Try it: The count of lines below that include the string "green" is the whole answer.
*** Block opens ***
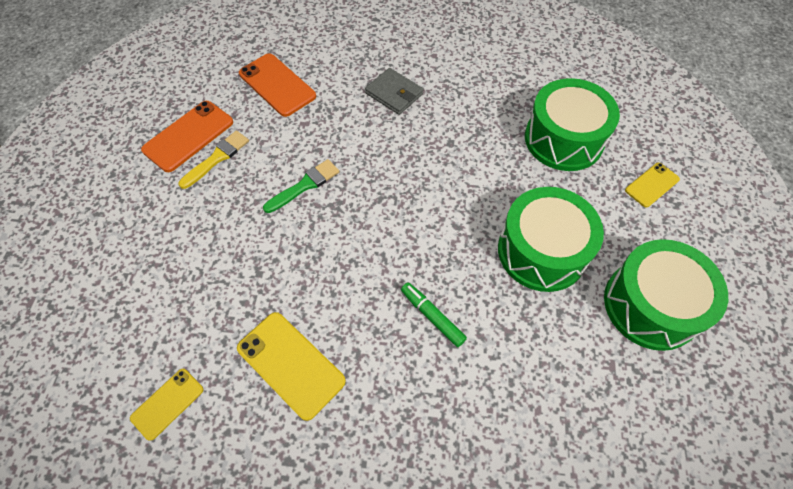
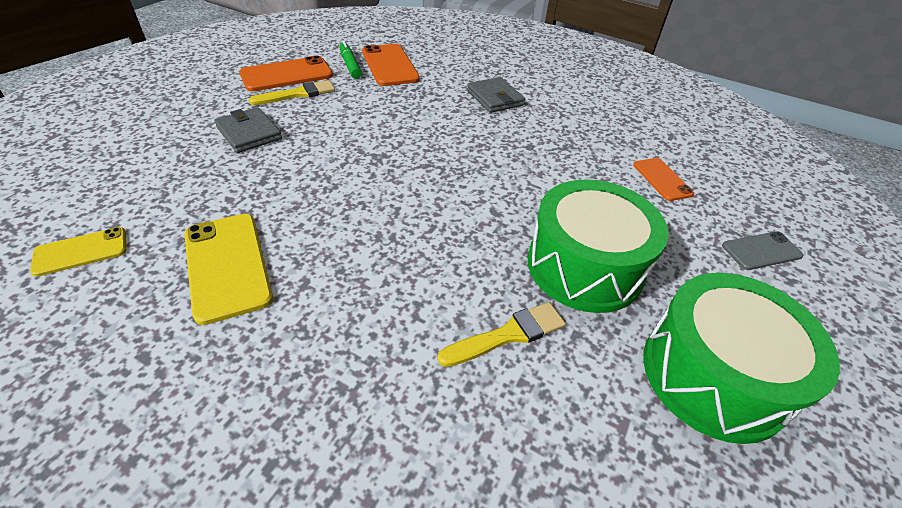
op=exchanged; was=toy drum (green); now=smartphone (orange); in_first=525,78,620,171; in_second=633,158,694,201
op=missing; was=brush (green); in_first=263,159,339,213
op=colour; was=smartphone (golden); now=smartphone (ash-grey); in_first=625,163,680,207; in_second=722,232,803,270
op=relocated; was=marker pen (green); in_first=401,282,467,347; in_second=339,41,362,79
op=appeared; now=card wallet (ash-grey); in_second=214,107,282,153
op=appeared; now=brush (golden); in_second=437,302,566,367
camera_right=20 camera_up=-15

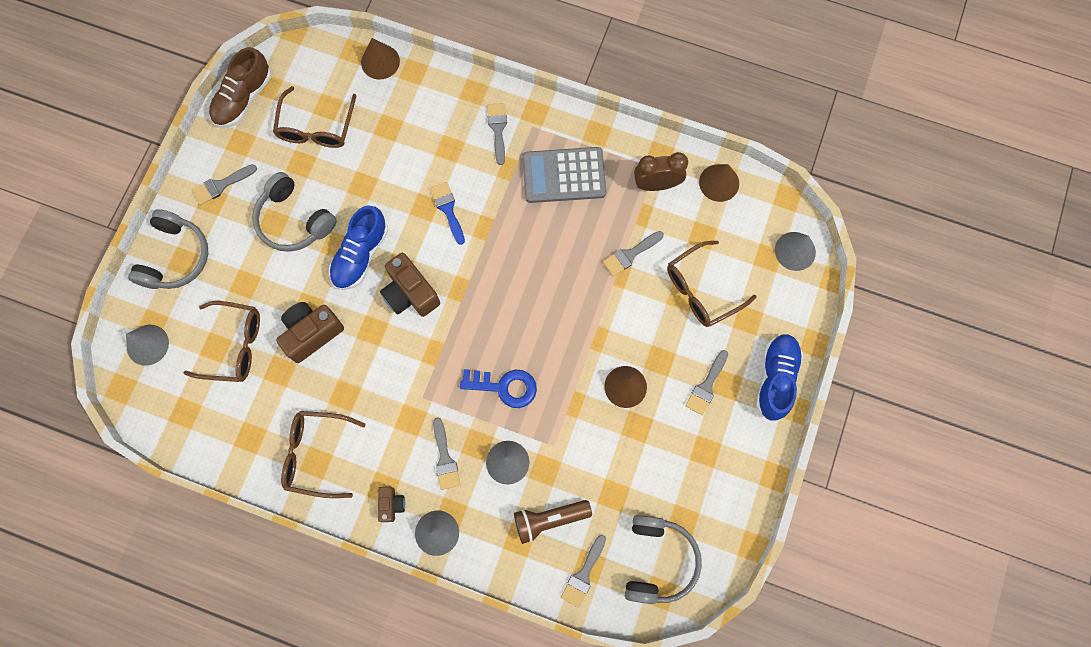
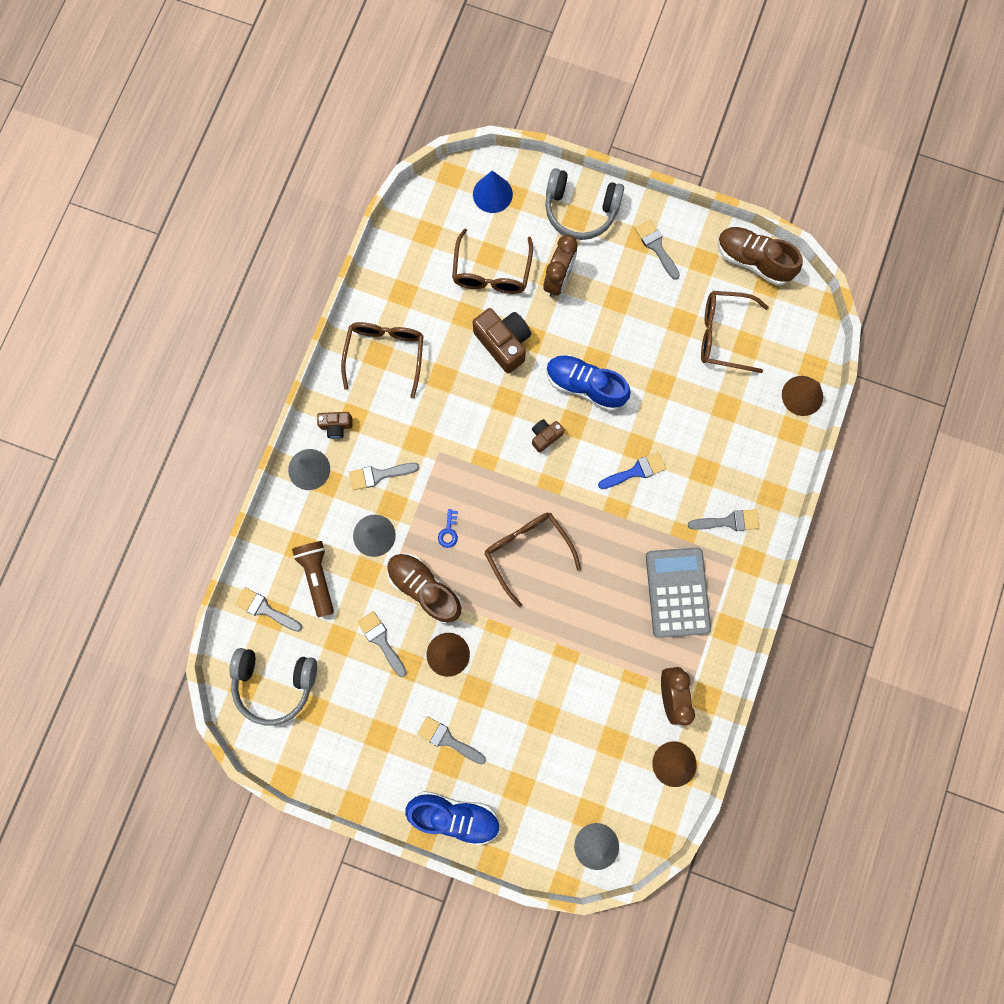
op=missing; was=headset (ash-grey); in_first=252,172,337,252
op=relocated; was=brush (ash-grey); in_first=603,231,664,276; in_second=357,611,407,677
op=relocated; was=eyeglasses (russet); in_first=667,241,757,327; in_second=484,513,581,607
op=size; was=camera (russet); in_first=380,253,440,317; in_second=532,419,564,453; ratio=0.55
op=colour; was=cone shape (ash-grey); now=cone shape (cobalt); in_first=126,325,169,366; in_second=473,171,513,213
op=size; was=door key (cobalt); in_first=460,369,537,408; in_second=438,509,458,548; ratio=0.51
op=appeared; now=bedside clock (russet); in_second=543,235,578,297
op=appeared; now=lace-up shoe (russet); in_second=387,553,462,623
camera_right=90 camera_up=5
*** Block closes ***
Solution to this exercise: 3